• Description of the task: Please print the listing that follows word for word, but skip any pictures it holds.

• Data for the task:

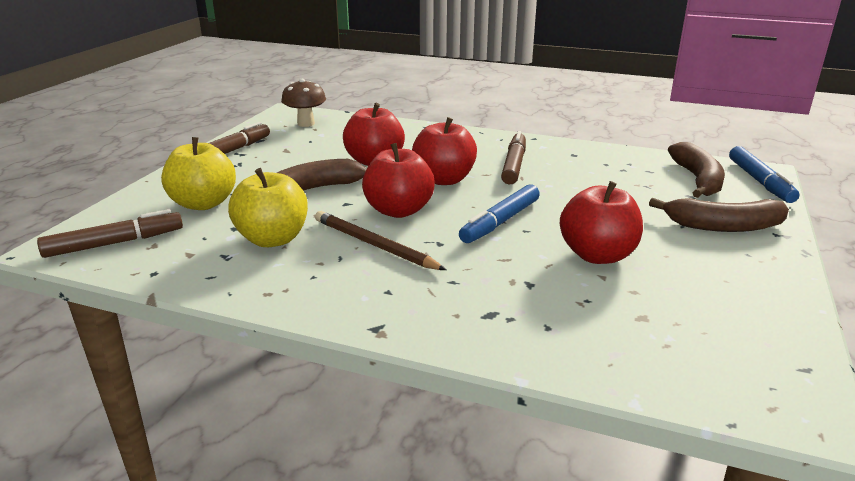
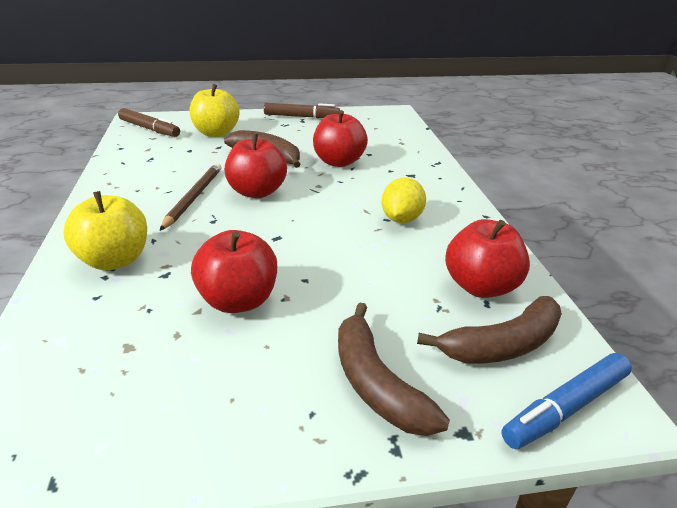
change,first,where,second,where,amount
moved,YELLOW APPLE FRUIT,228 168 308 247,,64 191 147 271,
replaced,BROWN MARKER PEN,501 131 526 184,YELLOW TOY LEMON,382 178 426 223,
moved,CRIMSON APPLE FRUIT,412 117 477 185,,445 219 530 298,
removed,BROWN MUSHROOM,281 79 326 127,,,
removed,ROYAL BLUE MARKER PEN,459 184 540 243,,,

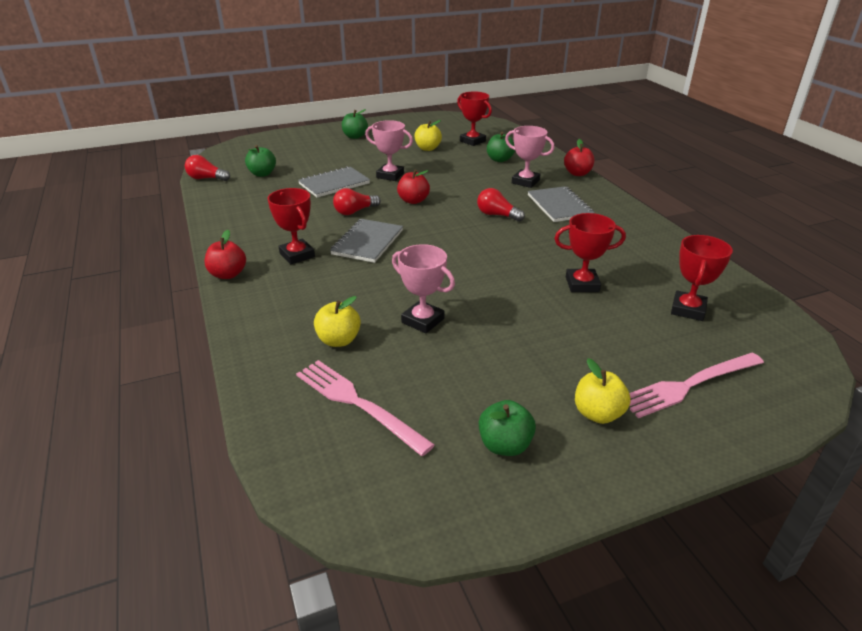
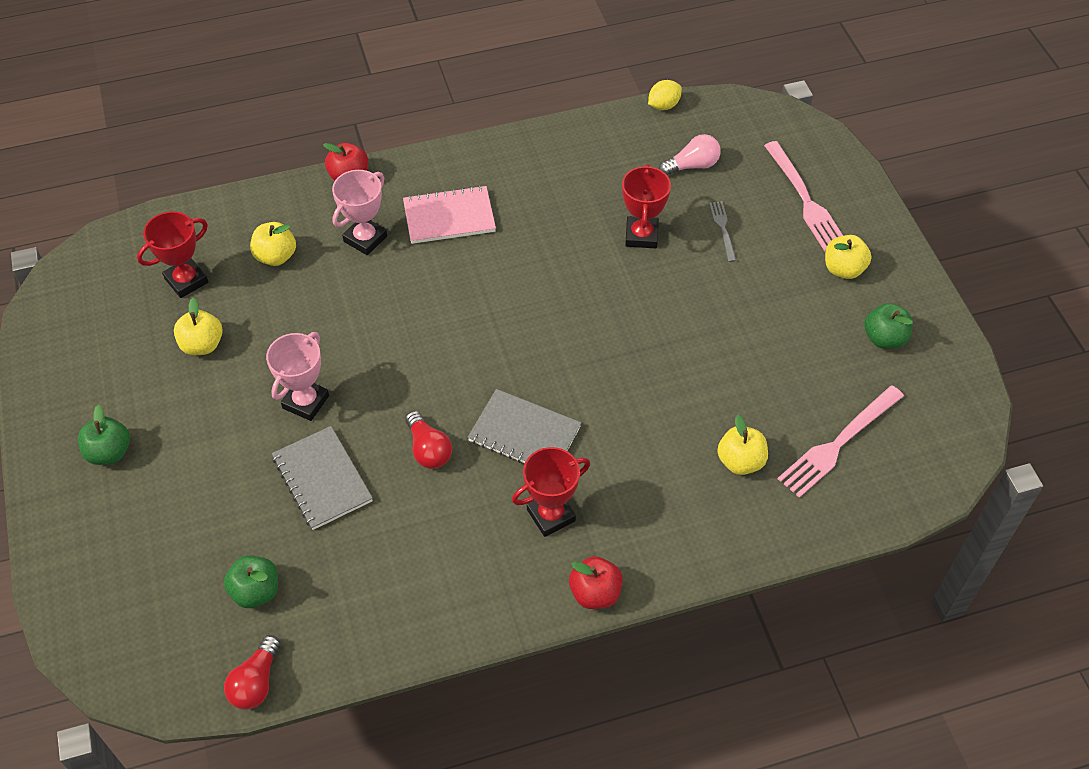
change,first,where,second,where,amount
recoloured,EMERALD APPLE FRUIT,487 132 515 162,YELLOW APPLE FRUIT,250 222 296 266,
recoloured,GRAY NOTEBOOK,528 186 595 222,PINK NOTEBOOK,403 185 496 244,
added,,,YELLOW TOY LEMON,648 80 682 110,
replaced,CRIMSON PRIZE CUP,671 235 733 321,PINK BULB,659 134 721 175,
added,,,GRAY TABLE FORK,709 201 736 262,
removed,PINK PRIZE CUP,392 244 455 333,,,
removed,CRIMSON APPLE FRUIT,397 170 430 204,,,
removed,CRIMSON BULB,477 188 525 222,,,

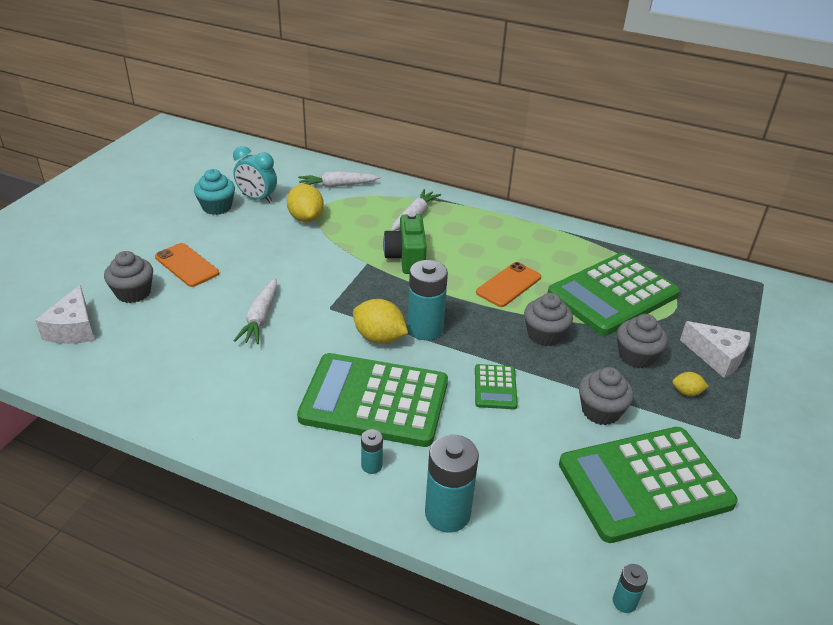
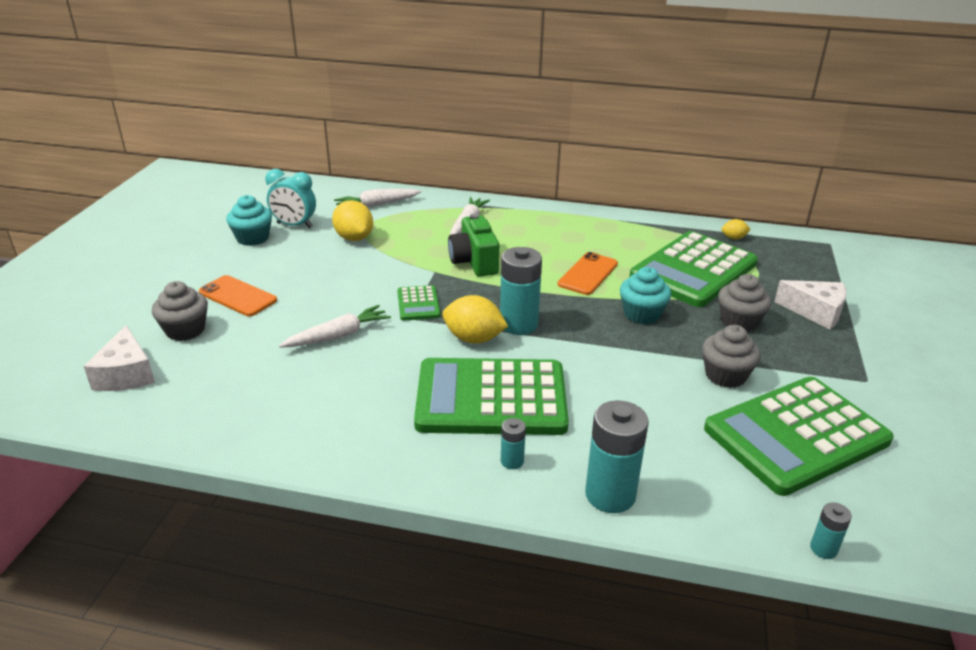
change,first,where,second,where,amount
turned,SNOW-WHITE CARROT,234 277 277 344,,279 305 391 348,120 degrees counterclockwise
moved,EMERALD ADDING MACHINE,475 364 518 409,,397 285 440 321,
recoloured,GRAY MUFFIN,524 293 573 346,TEAL MUFFIN,620 267 671 324,
moved,YELLOW TOY LEMON,672 372 709 396,,722 219 751 239,

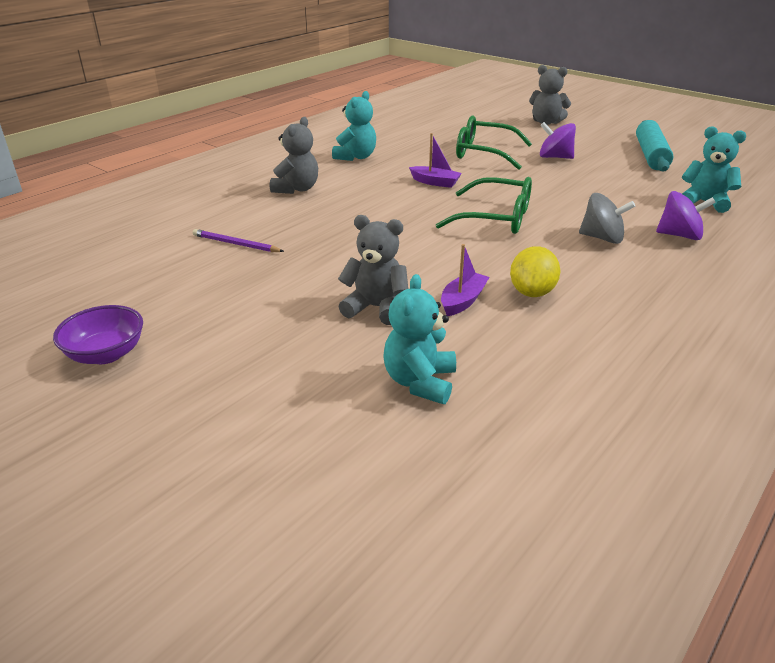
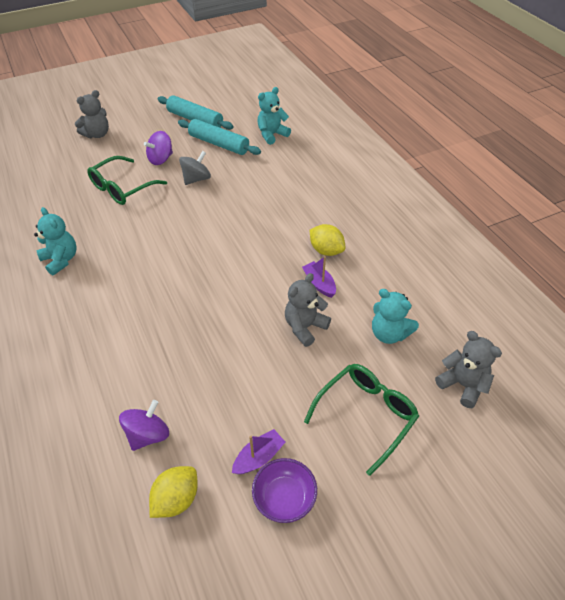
change,first,where,second,where,amount
moved,ROYAL PURPLE SPINNING TOP,656 191 716 240,,119 400 169 451,
added,,,YELLOW TOY LEMON,149 466 198 518,
added,,,TEAL PASTRY ROLLER,178 119 261 155,
moved,GRAY SPINNING TOP,579 193 635 244,,179 151 211 185,
moved,ROYAL PURPLE TOY BOAT,409 133 462 188,,232 429 285 474,
moved,EMERALD SPECTACLES,436 177 532 234,,304 364 419 476,
moved,GRAY TEDDY,270 117 318 194,,435 331 502 408,
removed,ROYAL PURPLE LEAD PENCIL,193 229 284 252,,,

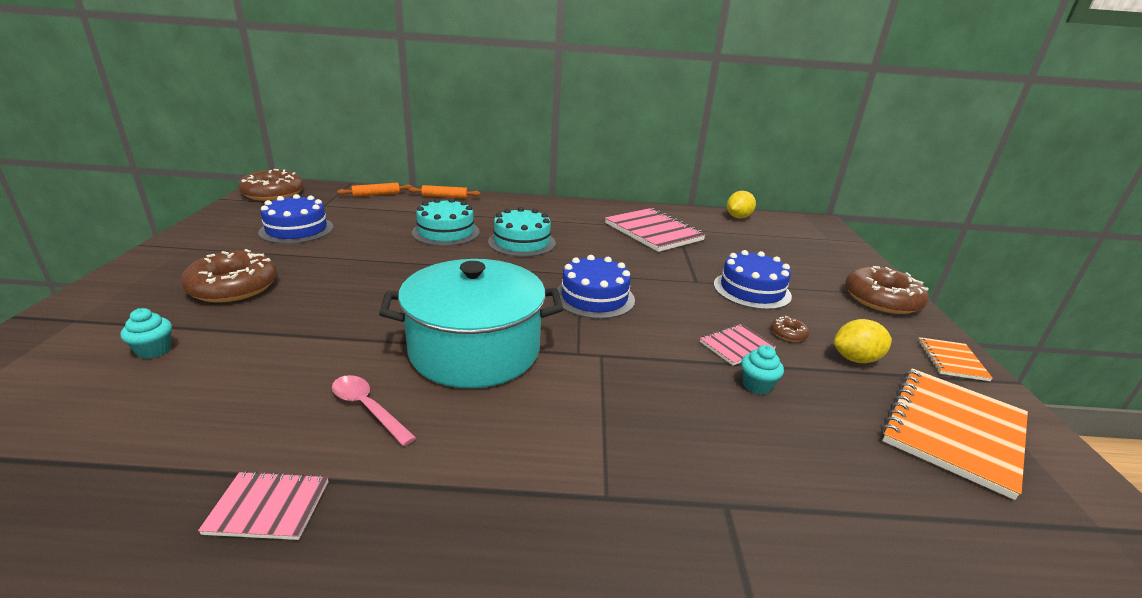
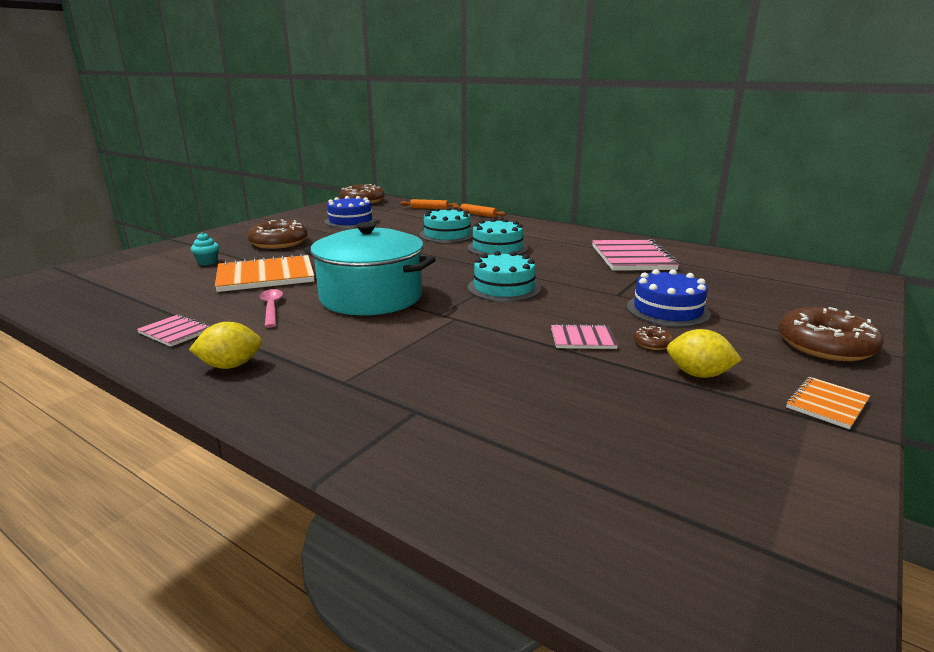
change,first,where,second,where,amount
moved,YELLOW TOY LEMON,727 191 756 218,,189 322 262 369,
moved,ORANGE NOTEBOOK,881 368 1028 500,,215 254 314 292,
recoloured,ROYAL BLUE GATEAU,557 255 635 319,TEAL GATEAU,468 251 541 302,
removed,TEAL MUFFIN,741 345 784 394,,,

• Exercise response:
change,first,where,second,where,amount
moved,YELLOW APPLE FRUIT,228 168 308 247,,64 191 147 271,
replaced,BROWN MARKER PEN,501 131 526 184,YELLOW TOY LEMON,382 178 426 223,
moved,CRIMSON APPLE FRUIT,412 117 477 185,,445 219 530 298,
removed,BROWN MUSHROOM,281 79 326 127,,,
removed,ROYAL BLUE MARKER PEN,459 184 540 243,,,

change,first,where,second,where,amount
recoloured,EMERALD APPLE FRUIT,487 132 515 162,YELLOW APPLE FRUIT,250 222 296 266,
recoloured,GRAY NOTEBOOK,528 186 595 222,PINK NOTEBOOK,403 185 496 244,
added,,,YELLOW TOY LEMON,648 80 682 110,
replaced,CRIMSON PRIZE CUP,671 235 733 321,PINK BULB,659 134 721 175,
added,,,GRAY TABLE FORK,709 201 736 262,
removed,PINK PRIZE CUP,392 244 455 333,,,
removed,CRIMSON APPLE FRUIT,397 170 430 204,,,
removed,CRIMSON BULB,477 188 525 222,,,

change,first,where,second,where,amount
turned,SNOW-WHITE CARROT,234 277 277 344,,279 305 391 348,120 degrees counterclockwise
moved,EMERALD ADDING MACHINE,475 364 518 409,,397 285 440 321,
recoloured,GRAY MUFFIN,524 293 573 346,TEAL MUFFIN,620 267 671 324,
moved,YELLOW TOY LEMON,672 372 709 396,,722 219 751 239,

change,first,where,second,where,amount
moved,ROYAL PURPLE SPINNING TOP,656 191 716 240,,119 400 169 451,
added,,,YELLOW TOY LEMON,149 466 198 518,
added,,,TEAL PASTRY ROLLER,178 119 261 155,
moved,GRAY SPINNING TOP,579 193 635 244,,179 151 211 185,
moved,ROYAL PURPLE TOY BOAT,409 133 462 188,,232 429 285 474,
moved,EMERALD SPECTACLES,436 177 532 234,,304 364 419 476,
moved,GRAY TEDDY,270 117 318 194,,435 331 502 408,
removed,ROYAL PURPLE LEAD PENCIL,193 229 284 252,,,

change,first,where,second,where,amount
moved,YELLOW TOY LEMON,727 191 756 218,,189 322 262 369,
moved,ORANGE NOTEBOOK,881 368 1028 500,,215 254 314 292,
recoloured,ROYAL BLUE GATEAU,557 255 635 319,TEAL GATEAU,468 251 541 302,
removed,TEAL MUFFIN,741 345 784 394,,,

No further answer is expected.